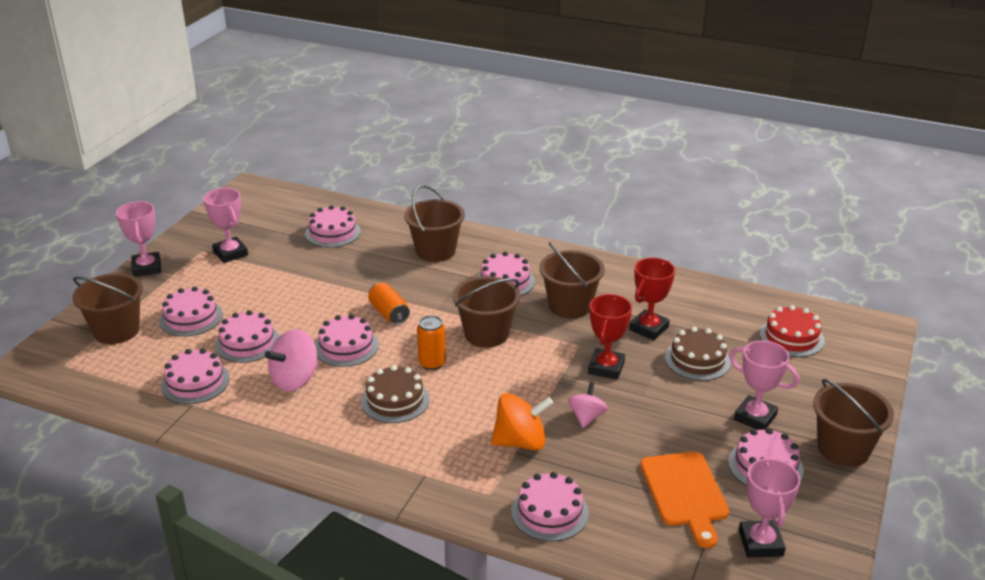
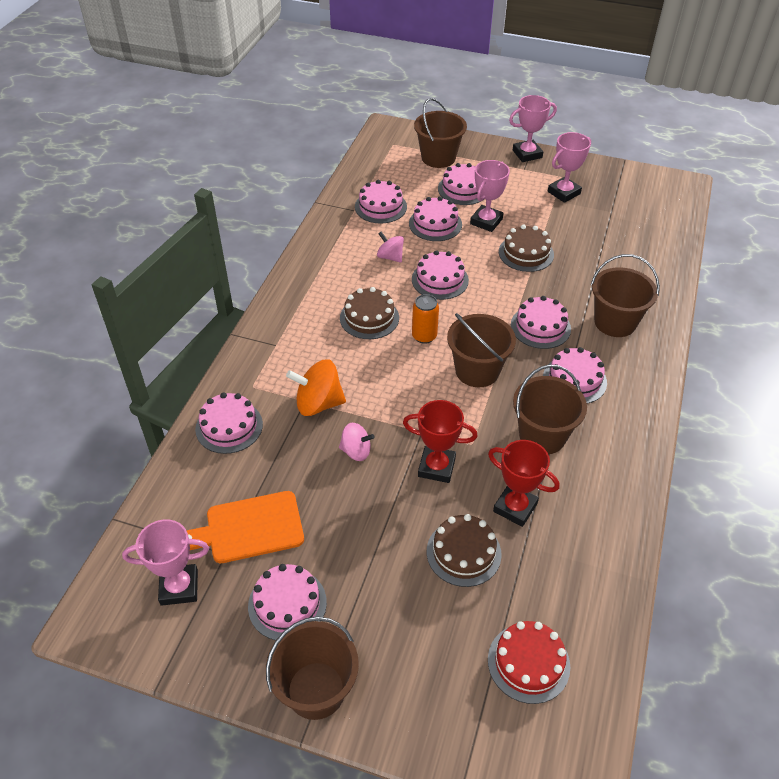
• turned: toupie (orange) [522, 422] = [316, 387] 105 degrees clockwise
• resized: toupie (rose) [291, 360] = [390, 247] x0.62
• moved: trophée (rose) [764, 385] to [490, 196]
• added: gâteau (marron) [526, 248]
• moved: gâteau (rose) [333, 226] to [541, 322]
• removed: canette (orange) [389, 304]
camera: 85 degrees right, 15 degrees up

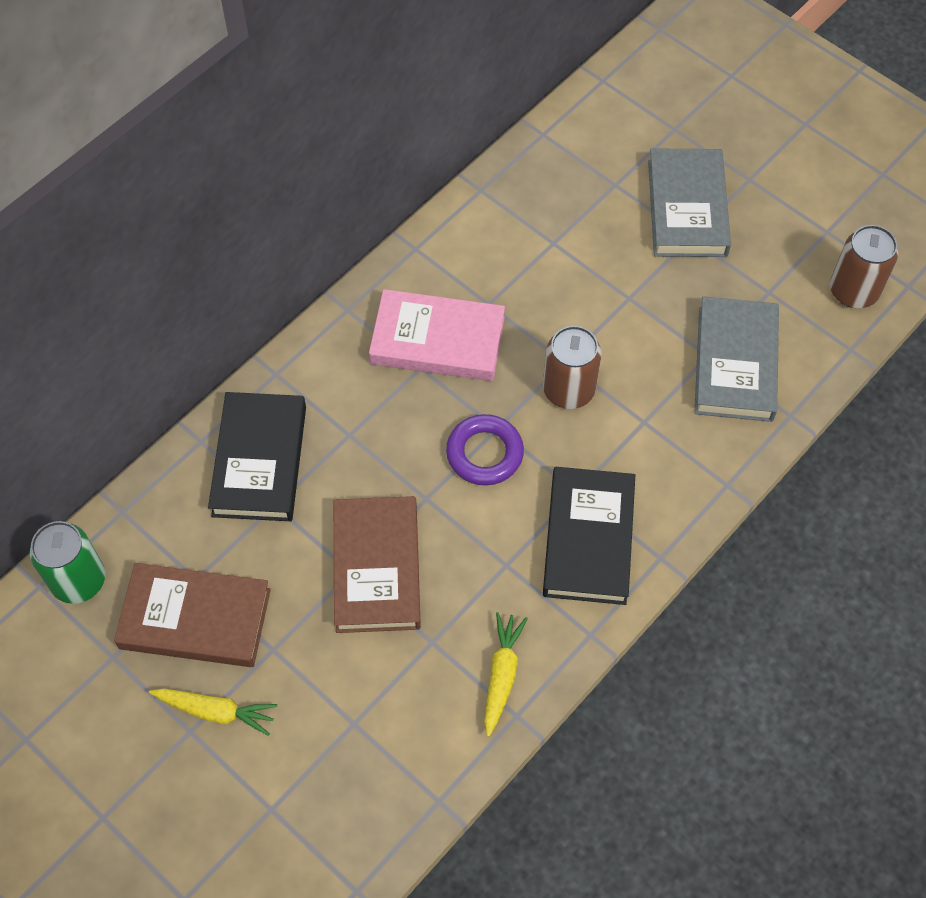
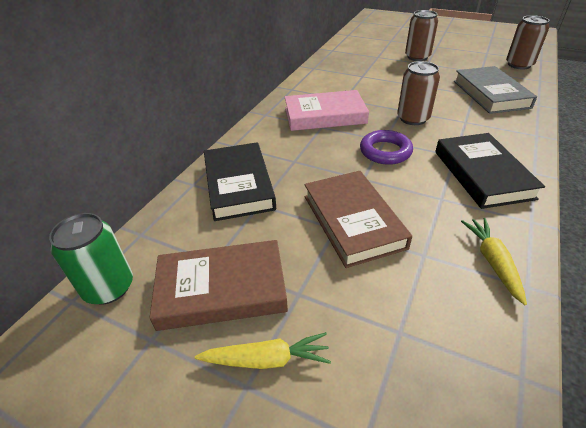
• replaced: livre (gris) [689, 202] to canette (marron) [421, 35]
camera: 15 degrees left, 20 degrees down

----------

WHAT THE EXERCISE ASKS >> Word search in the records above: please count the lines holding "rose" and state the count alone.

RESPONSE >> 3